__Work to complete__. With the pictures omitted, print exactly the lines below, from the one containing "pink diamond: (429, 276)" through the one containing "black square: (139, 138) -> (124, 128), moved", and nothing else.

(Multi-step shape changes)

- Opening Delimiter -

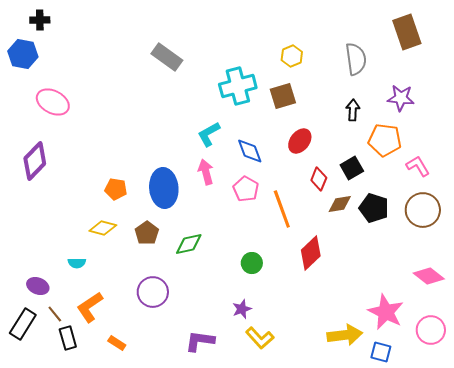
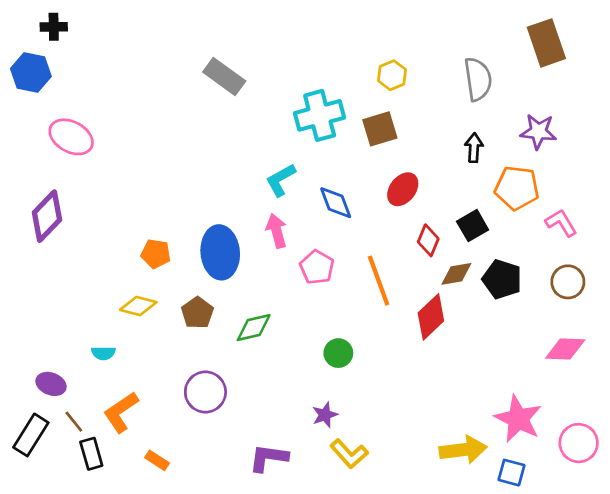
pink pentagon: (246, 189) -> (317, 267), moved
brown circle: (423, 210) -> (568, 282), size x0.7
red diamond: (311, 253) -> (431, 317), moved
pink diamond: (429, 276) -> (565, 349), moved, turned -36

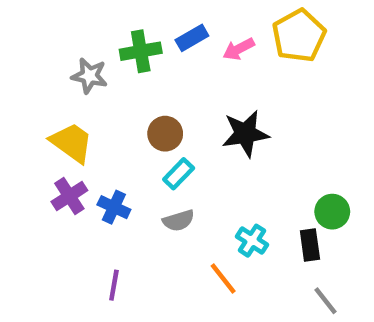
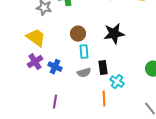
cyan rectangle: (179, 174) -> (84, 52), turned -48
black rectangle: (310, 245) -> (103, 68), moved
orange line: (223, 278) -> (104, 99), turned 35

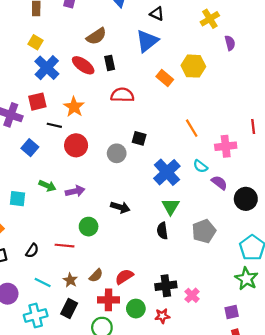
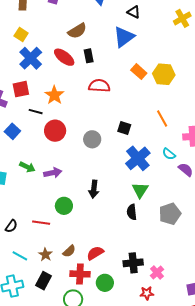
yellow hexagon: (193, 66) -> (164, 74), moved
black square: (139, 138) -> (124, 128), moved
black arrow: (120, 207) -> (94, 189), turned 78
red star: (162, 316) -> (147, 293), moved

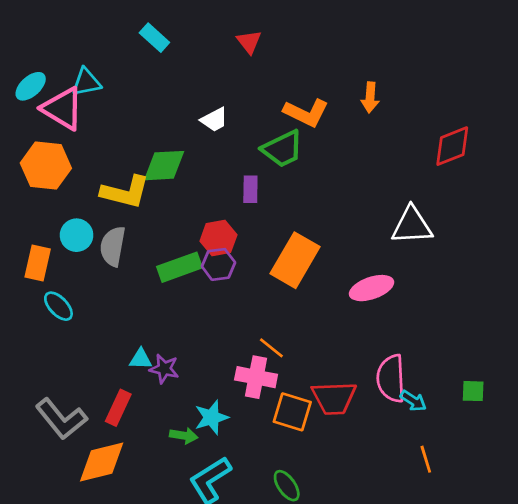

- Closing Delimiter -

__Answer section__.
pink diamond: (429, 276) -> (565, 349), moved, turned -36

cyan rectangle: (179, 174) -> (84, 52), turned -48
black rectangle: (310, 245) -> (103, 68), moved
orange line: (223, 278) -> (104, 99), turned 35

yellow hexagon: (193, 66) -> (164, 74), moved
black square: (139, 138) -> (124, 128), moved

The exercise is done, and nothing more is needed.